EXERCISE AIM:
Scan the material for the string "calculator" and copy out every line in which it occurs.

DATA EXTRACT:
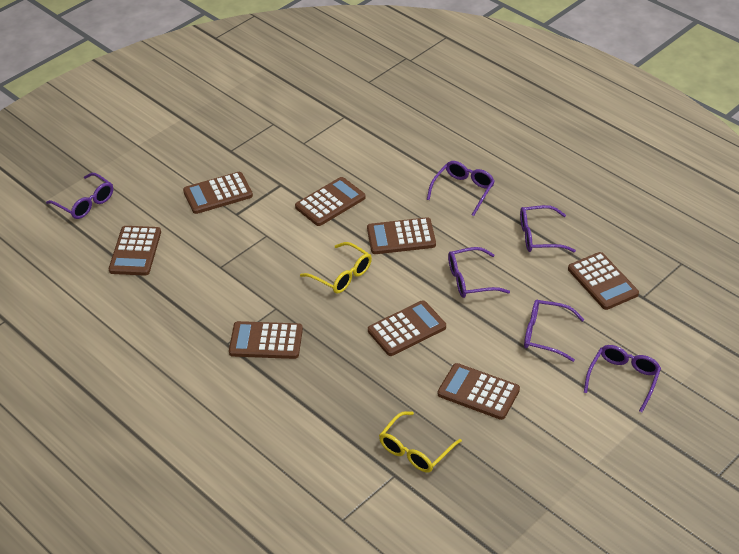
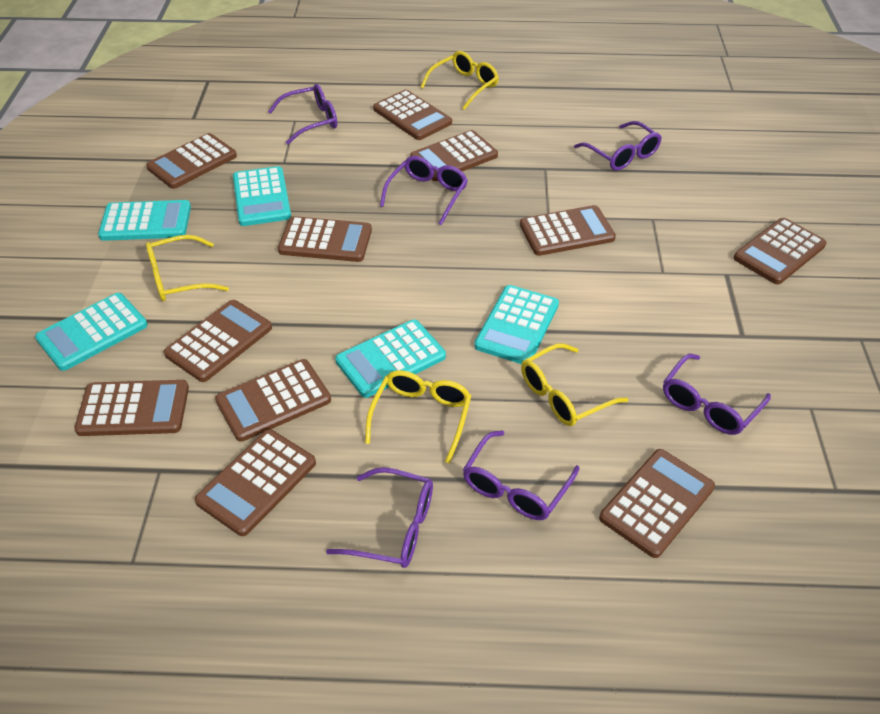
brown calculator: 8 -> 11
turquoise calculator: 0 -> 5
yellow glasses: 2 -> 4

RESULT OF THIS TASK:
brown calculator: 8 -> 11
turquoise calculator: 0 -> 5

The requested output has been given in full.